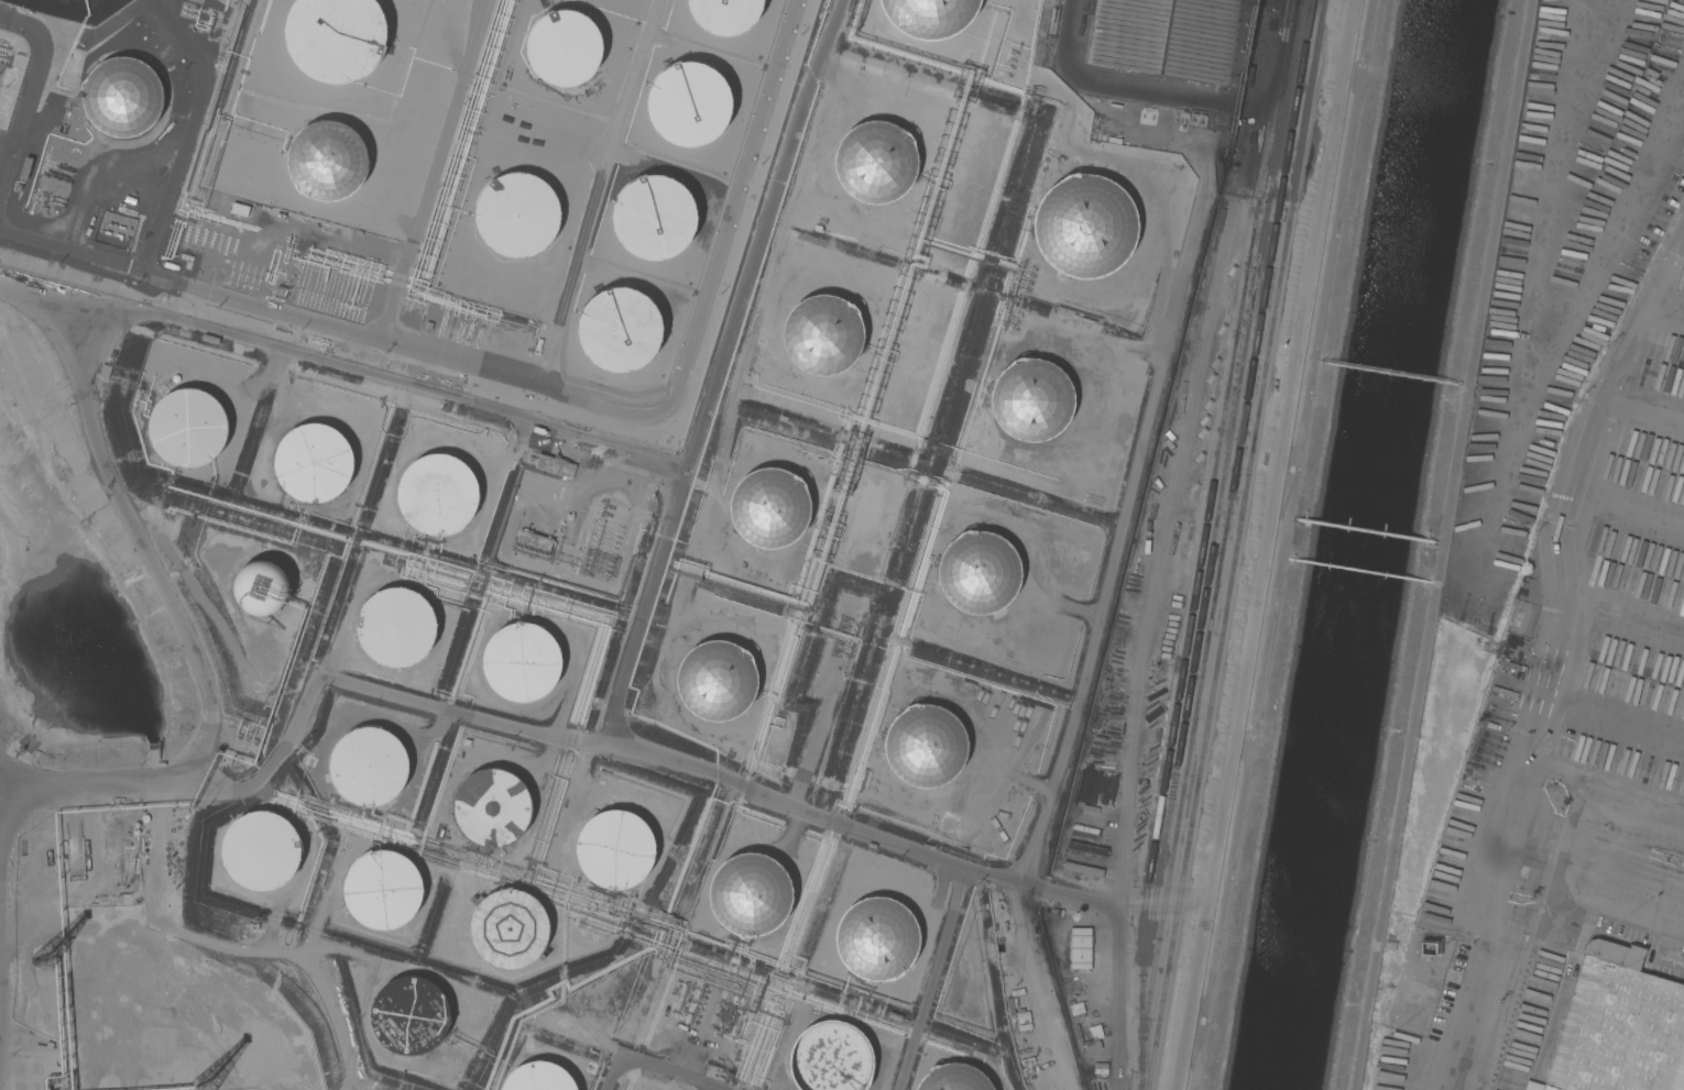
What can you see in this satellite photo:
building: (725, 14)
building: (929, 17)
building: (1167, 37)
building: (337, 38)
building: (565, 47)
road: (1126, 86)
road: (26, 88)
building: (121, 97)
building: (690, 106)
road: (3, 157)
building: (329, 161)
building: (875, 162)
building: (239, 209)
building: (519, 213)
building: (652, 213)
building: (1085, 225)
road: (69, 251)
building: (619, 324)
building: (822, 334)
road: (471, 362)
road: (721, 371)
building: (1031, 399)
building: (186, 428)
railway: (1248, 445)
road: (1196, 448)
building: (316, 461)
building: (554, 466)
building: (438, 492)
road: (1589, 495)
railway: (1220, 504)
building: (769, 507)
railway: (1225, 535)
building: (534, 540)
railway: (1237, 544)
road: (1440, 545)
road: (152, 555)
building: (978, 572)
building: (261, 589)
building: (1527, 592)
building: (393, 627)
railway: (1186, 650)
building: (522, 663)
building: (716, 680)
road: (1071, 721)
road: (549, 731)
building: (924, 745)
building: (368, 767)
road: (1600, 781)
building: (491, 808)
road: (1490, 839)
building: (613, 848)
building: (261, 852)
road: (1588, 858)
building: (1683, 864)
building: (382, 890)
building: (750, 895)
road: (1617, 902)
building: (506, 929)
building: (1573, 937)
building: (874, 939)
road: (7, 941)
building: (1080, 948)
building: (1064, 950)
building: (1457, 950)
building: (1425, 951)
road: (933, 977)
road: (1490, 977)
building: (409, 1015)
building: (1618, 1027)
building: (833, 1057)
road: (653, 1068)
building: (540, 1077)
building: (953, 1078)

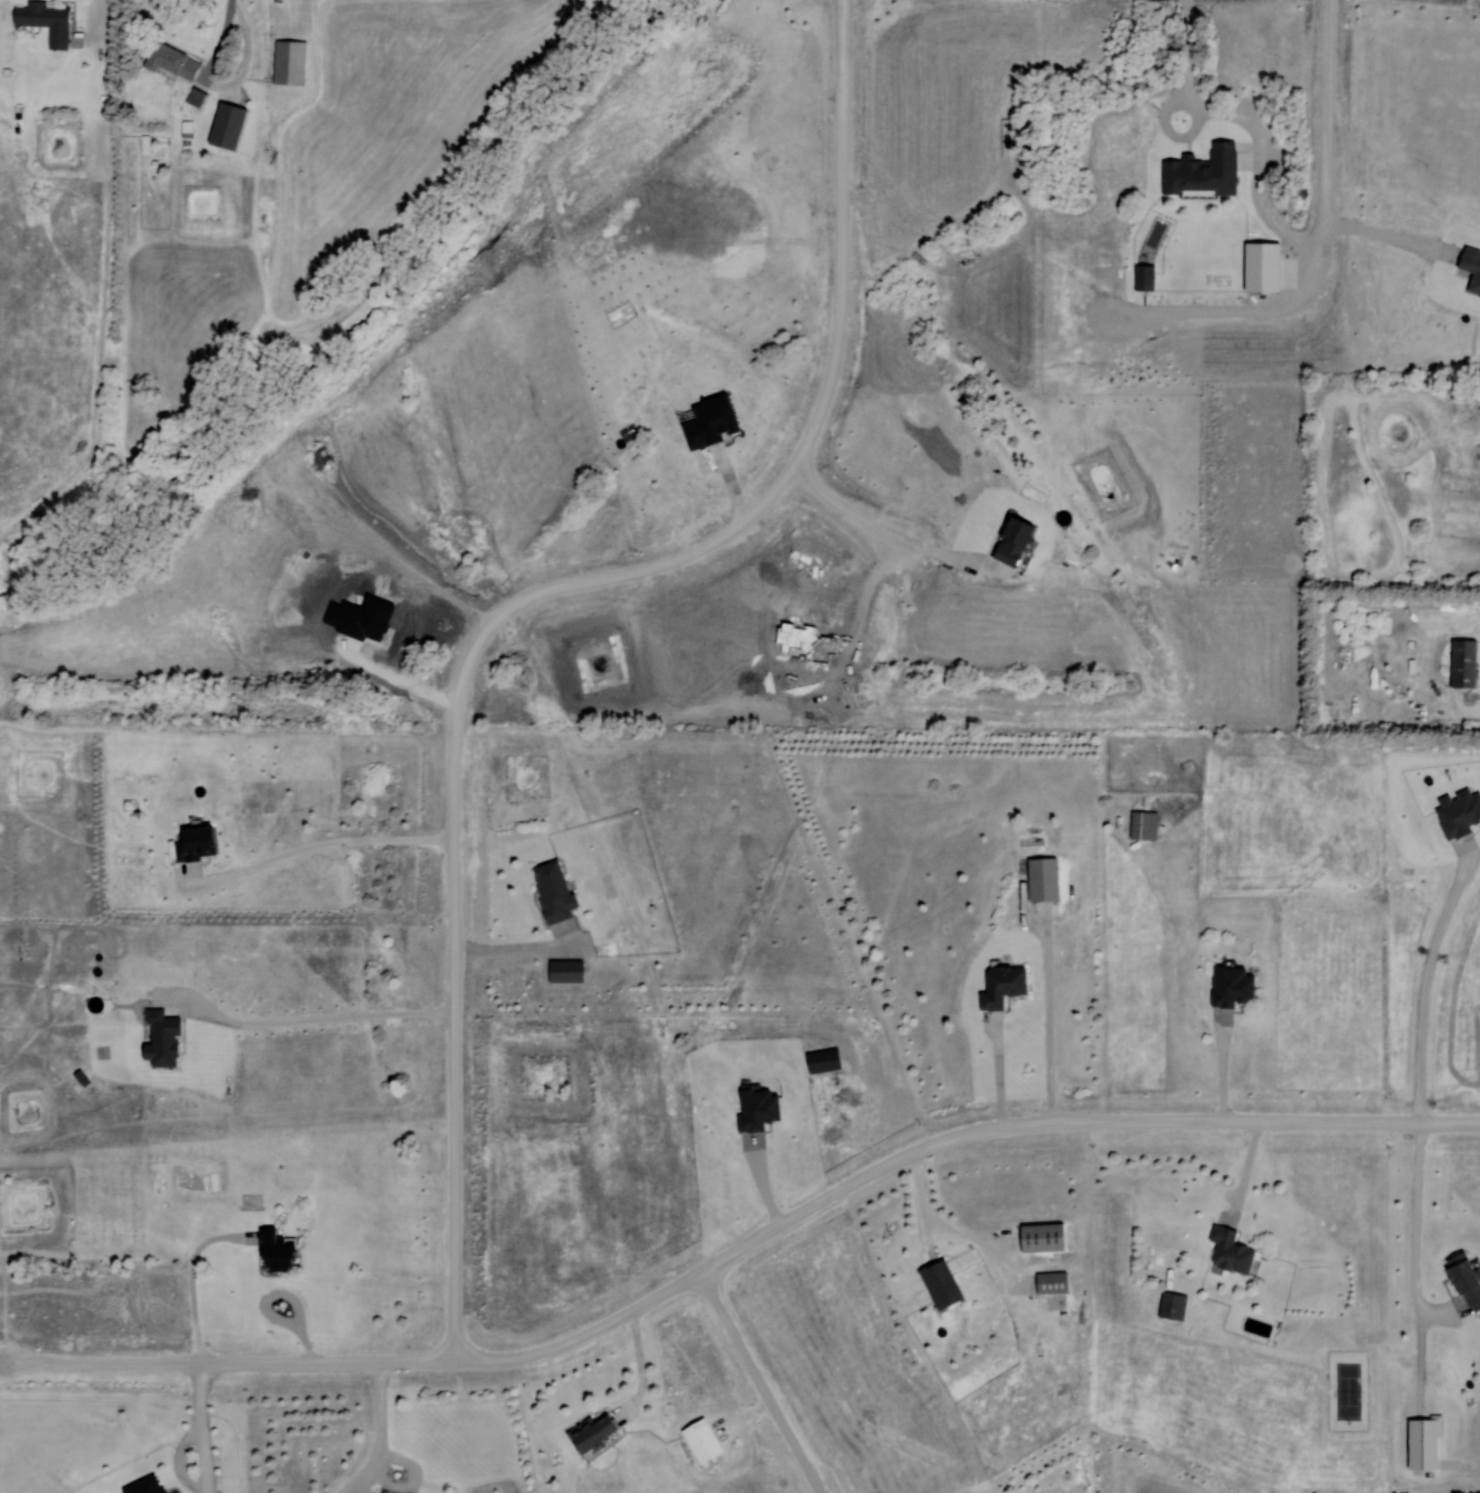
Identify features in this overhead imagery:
building: (42, 21)
road: (97, 25)
building: (168, 61)
building: (286, 61)
road: (226, 89)
building: (195, 98)
road: (1237, 120)
building: (222, 125)
road: (1375, 229)
road: (1313, 235)
road: (795, 459)
road: (843, 507)
road: (949, 558)
building: (1461, 663)
building: (1141, 825)
road: (315, 847)
building: (1039, 879)
building: (550, 891)
road: (1410, 983)
building: (998, 985)
building: (1228, 985)
road: (311, 1022)
road: (1036, 1023)
road: (455, 1044)
building: (820, 1060)
road: (1224, 1068)
road: (984, 1071)
building: (754, 1109)
road: (1248, 1173)
road: (1402, 1212)
road: (936, 1219)
building: (1039, 1238)
road: (741, 1249)
building: (273, 1251)
building: (1226, 1251)
road: (193, 1275)
building: (1048, 1283)
building: (936, 1284)
building: (1170, 1307)
road: (759, 1384)
building: (588, 1432)
road: (203, 1465)
road: (378, 1465)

****************

> _Task item_
Please give every line above again word for word, apart from the pictures.

> _Answer for the task_
What can you see in this satellite photo:
building: (725, 14)
building: (929, 17)
building: (1167, 37)
building: (337, 38)
building: (565, 47)
road: (1126, 86)
road: (26, 88)
building: (121, 97)
building: (690, 106)
road: (3, 157)
building: (329, 161)
building: (875, 162)
building: (239, 209)
building: (519, 213)
building: (652, 213)
building: (1085, 225)
road: (69, 251)
building: (619, 324)
building: (822, 334)
road: (471, 362)
road: (721, 371)
building: (1031, 399)
building: (186, 428)
railway: (1248, 445)
road: (1196, 448)
building: (316, 461)
building: (554, 466)
building: (438, 492)
road: (1589, 495)
railway: (1220, 504)
building: (769, 507)
railway: (1225, 535)
building: (534, 540)
railway: (1237, 544)
road: (1440, 545)
road: (152, 555)
building: (978, 572)
building: (261, 589)
building: (1527, 592)
building: (393, 627)
railway: (1186, 650)
building: (522, 663)
building: (716, 680)
road: (1071, 721)
road: (549, 731)
building: (924, 745)
building: (368, 767)
road: (1600, 781)
building: (491, 808)
road: (1490, 839)
building: (613, 848)
building: (261, 852)
road: (1588, 858)
building: (1683, 864)
building: (382, 890)
building: (750, 895)
road: (1617, 902)
building: (506, 929)
building: (1573, 937)
building: (874, 939)
road: (7, 941)
building: (1080, 948)
building: (1064, 950)
building: (1457, 950)
building: (1425, 951)
road: (933, 977)
road: (1490, 977)
building: (409, 1015)
building: (1618, 1027)
building: (833, 1057)
road: (653, 1068)
building: (540, 1077)
building: (953, 1078)

Identify features in this overhead imagery:
building: (42, 21)
road: (97, 25)
building: (168, 61)
building: (286, 61)
road: (226, 89)
building: (195, 98)
road: (1237, 120)
building: (222, 125)
road: (1375, 229)
road: (1313, 235)
road: (795, 459)
road: (843, 507)
road: (949, 558)
building: (1461, 663)
building: (1141, 825)
road: (315, 847)
building: (1039, 879)
building: (550, 891)
road: (1410, 983)
building: (998, 985)
building: (1228, 985)
road: (311, 1022)
road: (1036, 1023)
road: (455, 1044)
building: (820, 1060)
road: (1224, 1068)
road: (984, 1071)
building: (754, 1109)
road: (1248, 1173)
road: (1402, 1212)
road: (936, 1219)
building: (1039, 1238)
road: (741, 1249)
building: (273, 1251)
building: (1226, 1251)
road: (193, 1275)
building: (1048, 1283)
building: (936, 1284)
building: (1170, 1307)
road: (759, 1384)
building: (588, 1432)
road: (203, 1465)
road: (378, 1465)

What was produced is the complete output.